- **Task details**
Beginning at whichever line contains "white padlock: 3 -> 5", reproduce each line of the records below word for word, ending with the last, and add nothing.

- **Data to use**
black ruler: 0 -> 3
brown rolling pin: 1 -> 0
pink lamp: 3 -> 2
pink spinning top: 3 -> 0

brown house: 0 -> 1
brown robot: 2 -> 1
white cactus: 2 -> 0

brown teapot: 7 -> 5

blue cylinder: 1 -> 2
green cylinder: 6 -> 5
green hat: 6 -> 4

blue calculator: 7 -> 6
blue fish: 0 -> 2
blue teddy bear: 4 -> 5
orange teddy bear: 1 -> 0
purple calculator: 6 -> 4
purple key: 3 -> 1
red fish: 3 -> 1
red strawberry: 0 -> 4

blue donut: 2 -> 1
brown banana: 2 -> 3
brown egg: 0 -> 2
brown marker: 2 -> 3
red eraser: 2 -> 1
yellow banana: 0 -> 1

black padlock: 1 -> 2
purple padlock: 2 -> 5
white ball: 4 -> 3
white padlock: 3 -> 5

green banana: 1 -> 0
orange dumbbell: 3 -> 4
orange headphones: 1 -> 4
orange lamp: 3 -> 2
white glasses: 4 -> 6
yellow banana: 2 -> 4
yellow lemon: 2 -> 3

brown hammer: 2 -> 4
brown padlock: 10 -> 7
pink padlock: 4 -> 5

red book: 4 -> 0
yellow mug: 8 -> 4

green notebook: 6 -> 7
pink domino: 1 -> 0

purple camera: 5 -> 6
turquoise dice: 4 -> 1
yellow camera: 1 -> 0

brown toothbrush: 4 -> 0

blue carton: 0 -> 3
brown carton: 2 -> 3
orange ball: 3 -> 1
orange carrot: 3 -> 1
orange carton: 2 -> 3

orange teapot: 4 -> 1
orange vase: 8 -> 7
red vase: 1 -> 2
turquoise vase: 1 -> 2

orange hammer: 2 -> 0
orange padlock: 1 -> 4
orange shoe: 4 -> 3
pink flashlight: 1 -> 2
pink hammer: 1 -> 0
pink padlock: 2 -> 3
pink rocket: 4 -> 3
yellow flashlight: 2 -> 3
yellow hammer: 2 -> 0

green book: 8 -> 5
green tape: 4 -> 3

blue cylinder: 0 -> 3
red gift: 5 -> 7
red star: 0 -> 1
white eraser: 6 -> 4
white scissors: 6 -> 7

- **Output for this exercise**
white padlock: 3 -> 5

green banana: 1 -> 0
orange dumbbell: 3 -> 4
orange headphones: 1 -> 4
orange lamp: 3 -> 2
white glasses: 4 -> 6
yellow banana: 2 -> 4
yellow lemon: 2 -> 3

brown hammer: 2 -> 4
brown padlock: 10 -> 7
pink padlock: 4 -> 5

red book: 4 -> 0
yellow mug: 8 -> 4

green notebook: 6 -> 7
pink domino: 1 -> 0

purple camera: 5 -> 6
turquoise dice: 4 -> 1
yellow camera: 1 -> 0

brown toothbrush: 4 -> 0

blue carton: 0 -> 3
brown carton: 2 -> 3
orange ball: 3 -> 1
orange carrot: 3 -> 1
orange carton: 2 -> 3

orange teapot: 4 -> 1
orange vase: 8 -> 7
red vase: 1 -> 2
turquoise vase: 1 -> 2

orange hammer: 2 -> 0
orange padlock: 1 -> 4
orange shoe: 4 -> 3
pink flashlight: 1 -> 2
pink hammer: 1 -> 0
pink padlock: 2 -> 3
pink rocket: 4 -> 3
yellow flashlight: 2 -> 3
yellow hammer: 2 -> 0

green book: 8 -> 5
green tape: 4 -> 3

blue cylinder: 0 -> 3
red gift: 5 -> 7
red star: 0 -> 1
white eraser: 6 -> 4
white scissors: 6 -> 7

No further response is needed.